With pictures left out, only the lines from the one containing "turquoise screwdriver: 0 -> 2" through the end of the records should be reproduced exactly, please.

Saved data entries

◇ ◇ ◇ ◇ ◇

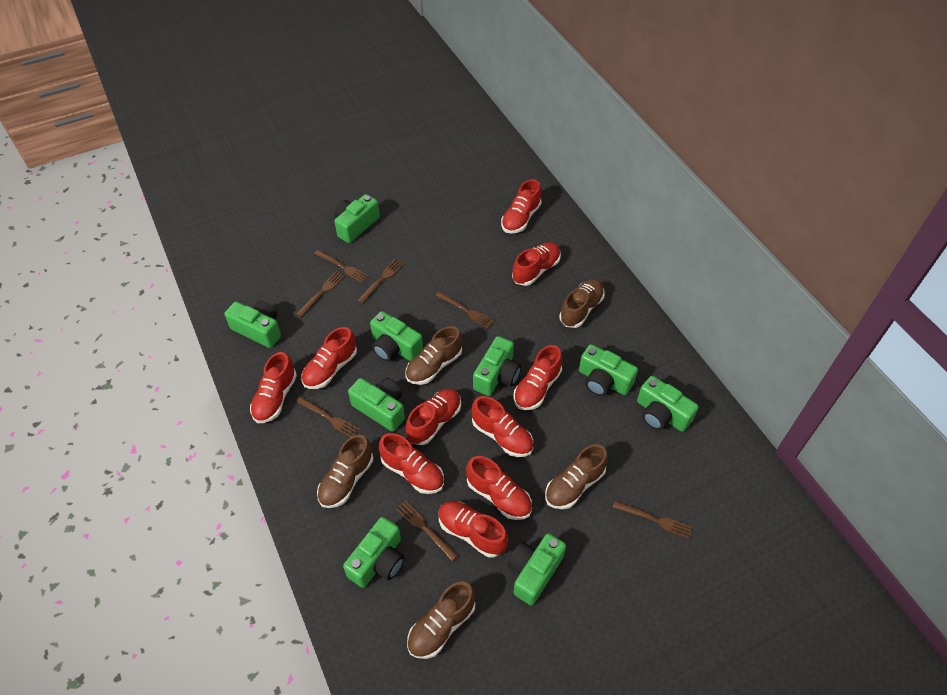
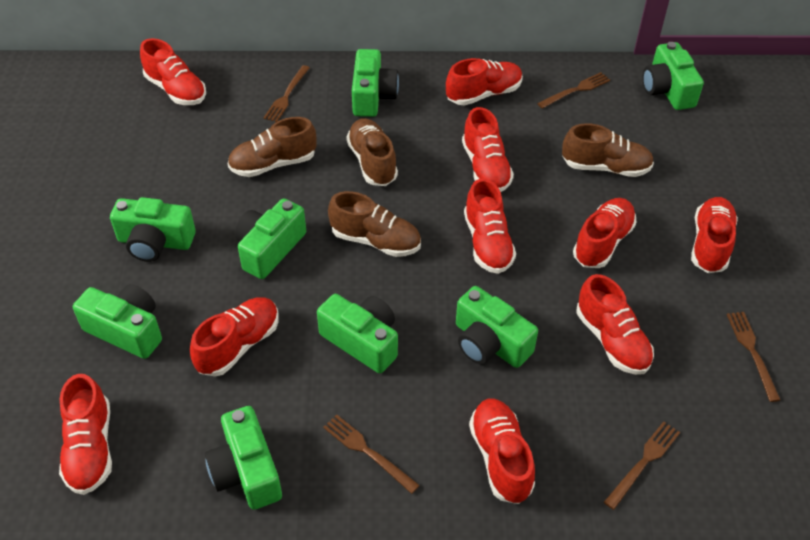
brown fork: 7 -> 5
brown shoe: 5 -> 4
green camera: 9 -> 8

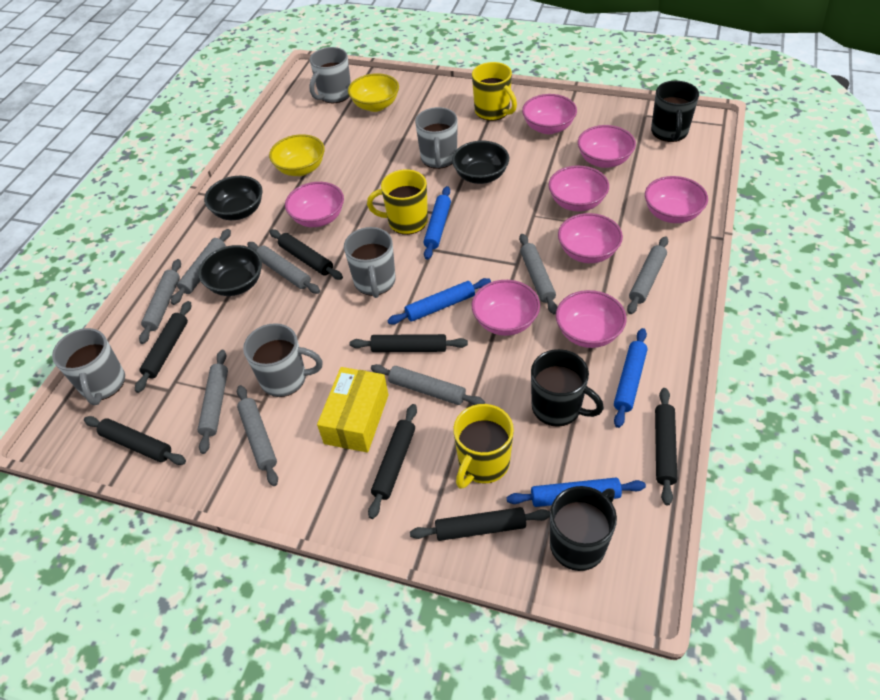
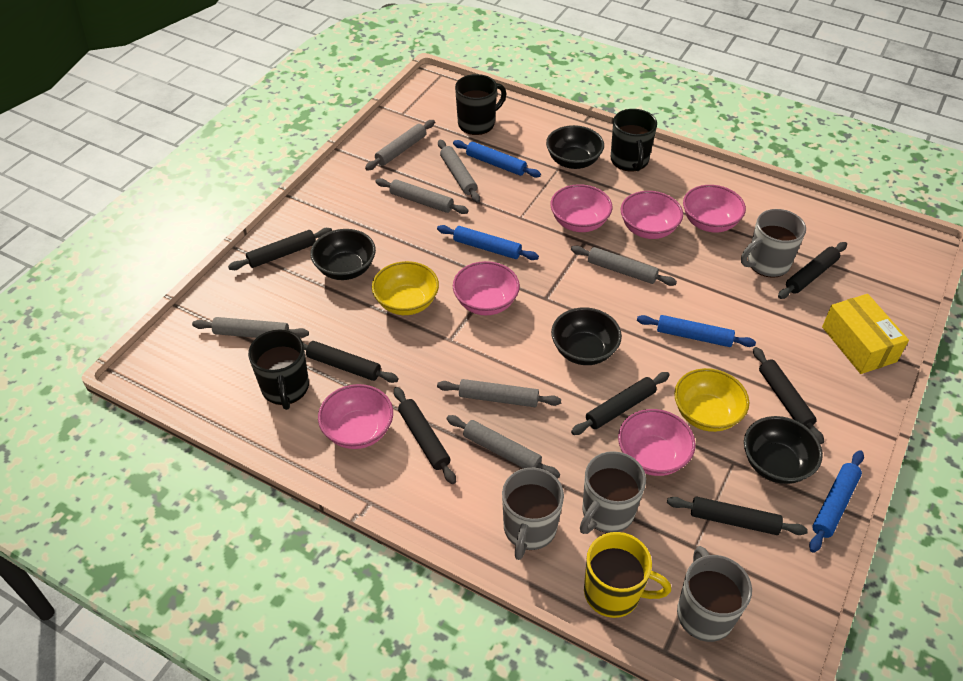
black bowl: 3 -> 4
grey mug: 5 -> 4
grey rolling pin: 8 -> 7
pink bowl: 8 -> 6
yellow mug: 3 -> 1

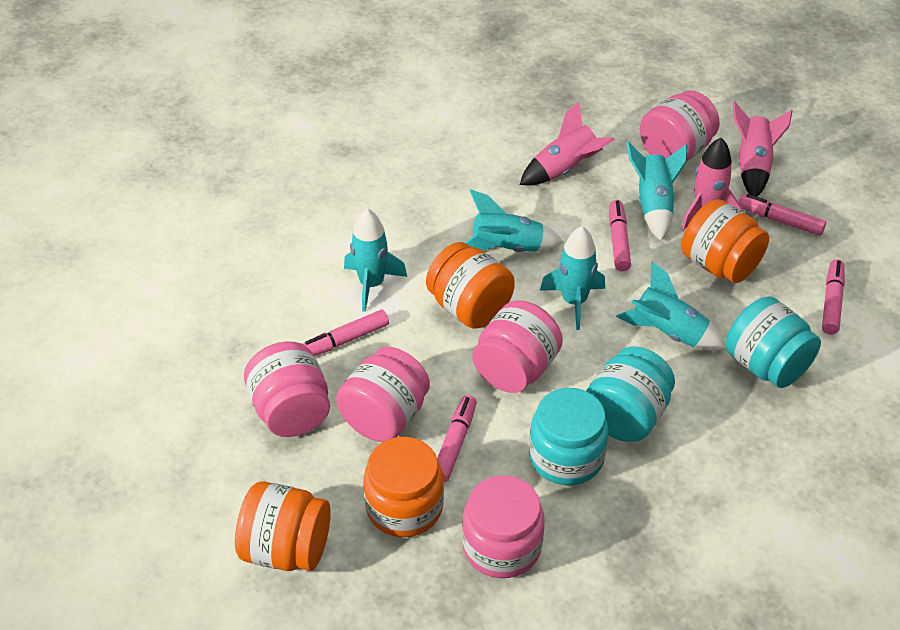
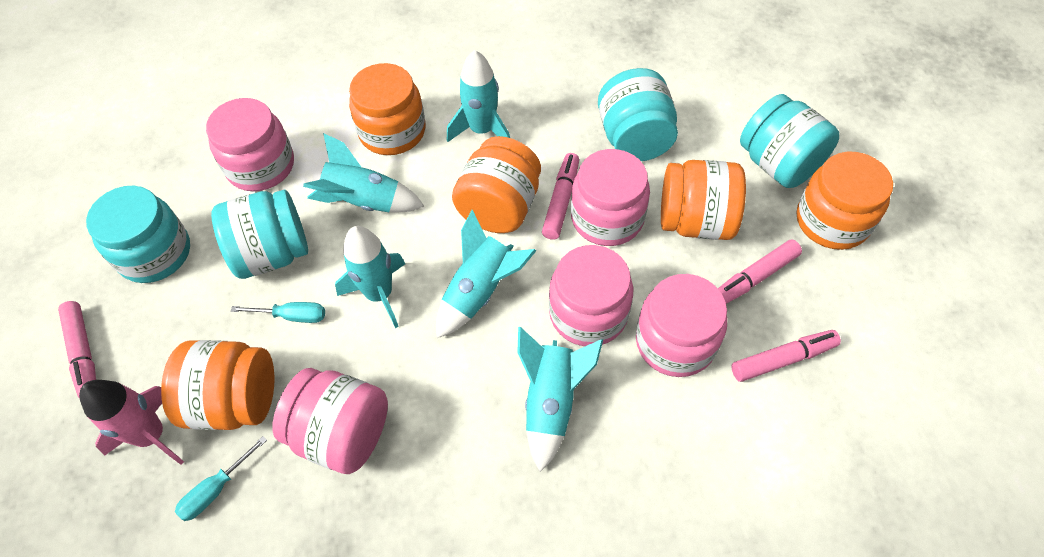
orange jar: 4 -> 5
pink marker: 5 -> 4
pink rocket: 3 -> 1
turquoise jar: 3 -> 4
turquoise screwdriver: 0 -> 2

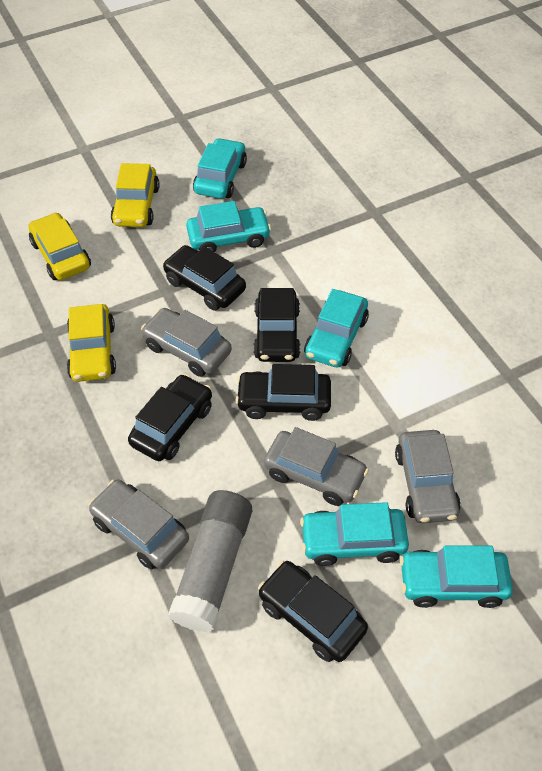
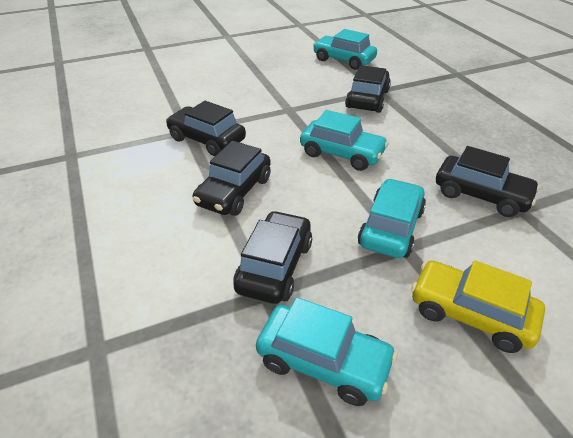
grey car: 4 -> 0
grey glue stick: 1 -> 0
turquoise car: 5 -> 4
yellow car: 3 -> 1

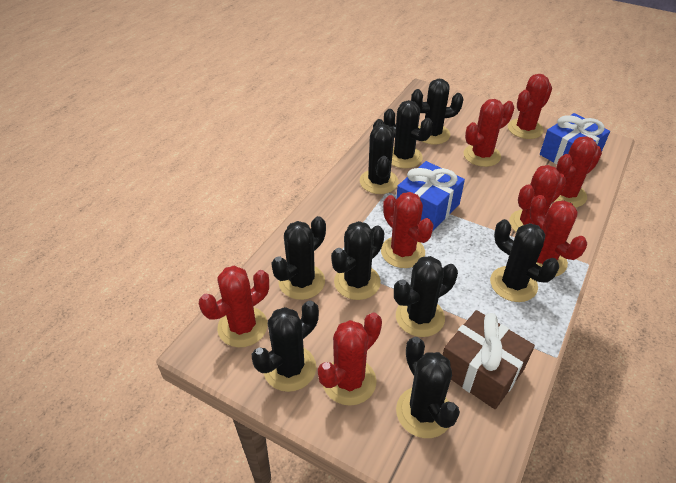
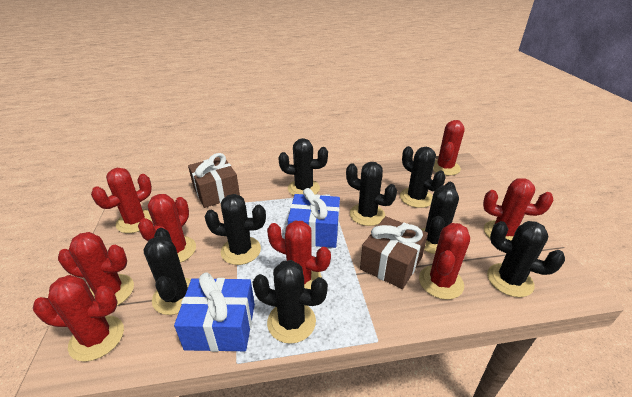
black cactus: 9 -> 8
brown gift: 1 -> 2

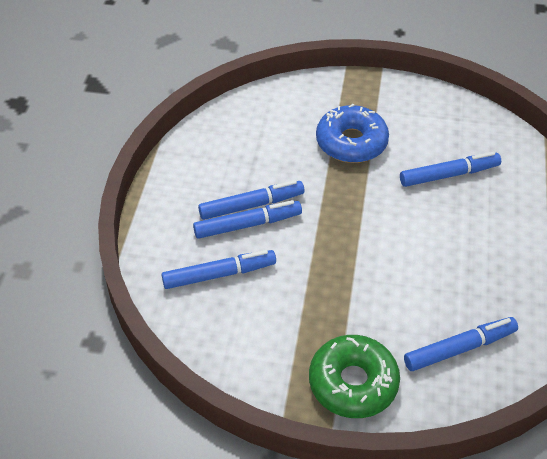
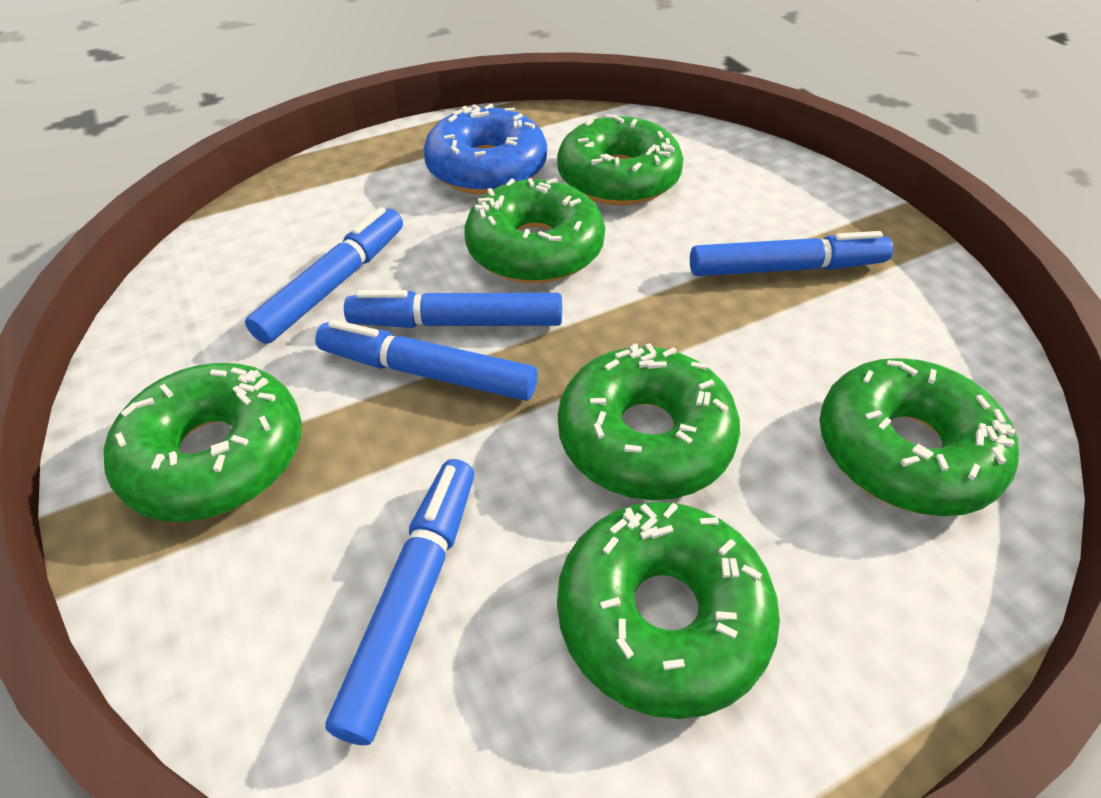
green donut: 1 -> 6

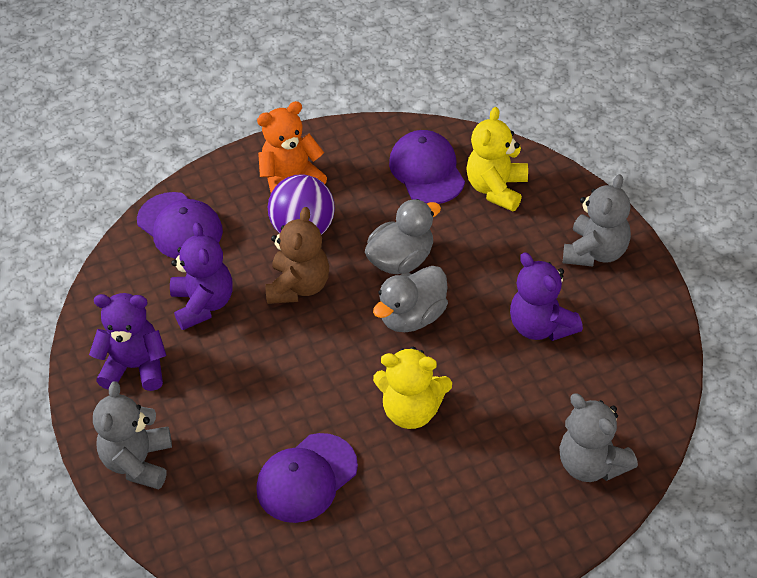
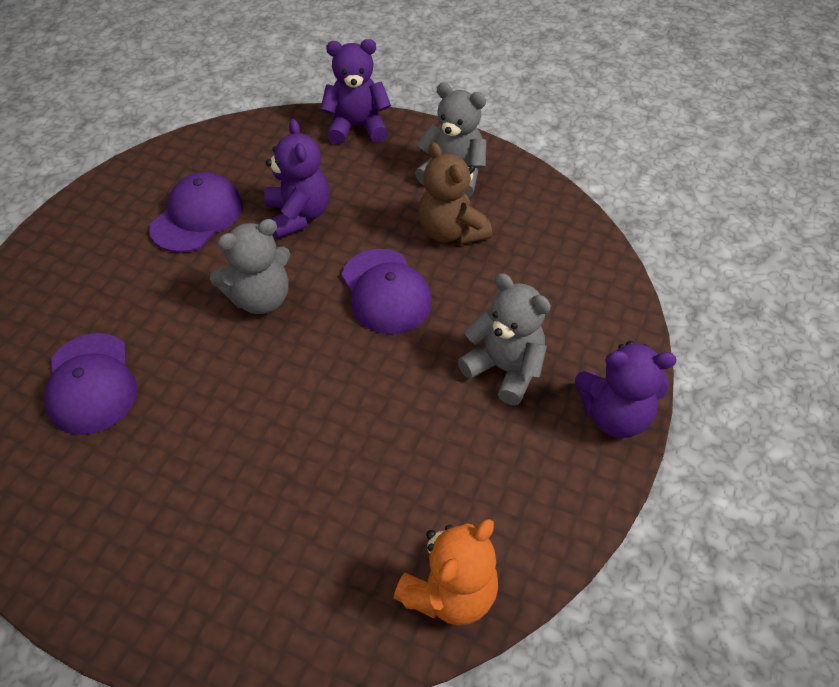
grey duck: 2 -> 0
purple ball: 1 -> 0
yellow teddy bear: 2 -> 0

◇ ◇ ◇ ◇ ◇

_Response to this task_.
turquoise screwdriver: 0 -> 2

grey car: 4 -> 0
grey glue stick: 1 -> 0
turquoise car: 5 -> 4
yellow car: 3 -> 1

black cactus: 9 -> 8
brown gift: 1 -> 2

green donut: 1 -> 6

grey duck: 2 -> 0
purple ball: 1 -> 0
yellow teddy bear: 2 -> 0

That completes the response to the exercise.